(THE INPUT)

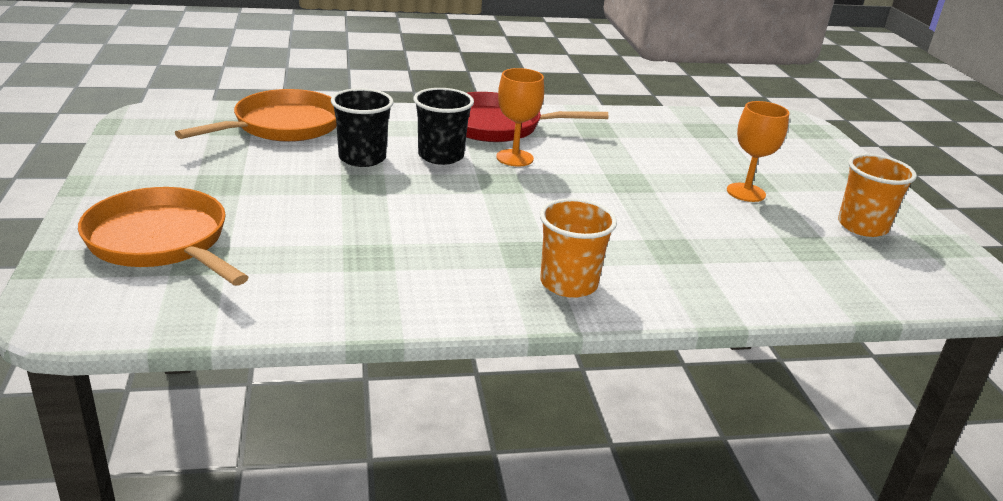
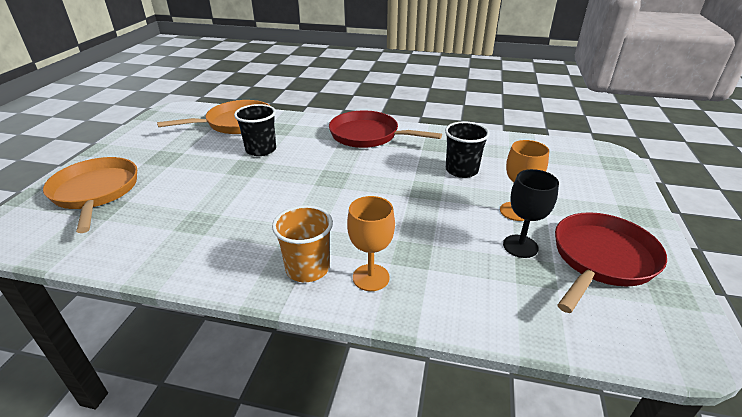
camera: 25 degrees right, 5 degrees up
(441, 156) = (311, 154): black cup -> black cup (461, 170)
(514, 158) = (359, 161): orange goblet -> orange goblet (371, 277)
(778, 226) = (520, 246): none -> black goblet
(862, 226) = (601, 259): orange cup -> red pan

(End THE INPUT)

**TASK ITEM:** Copy out every line of the entries where the string "black" shows up.

**EXERCISE RESPONSE:**
(441, 156) = (311, 154): black cup -> black cup (461, 170)
(778, 226) = (520, 246): none -> black goblet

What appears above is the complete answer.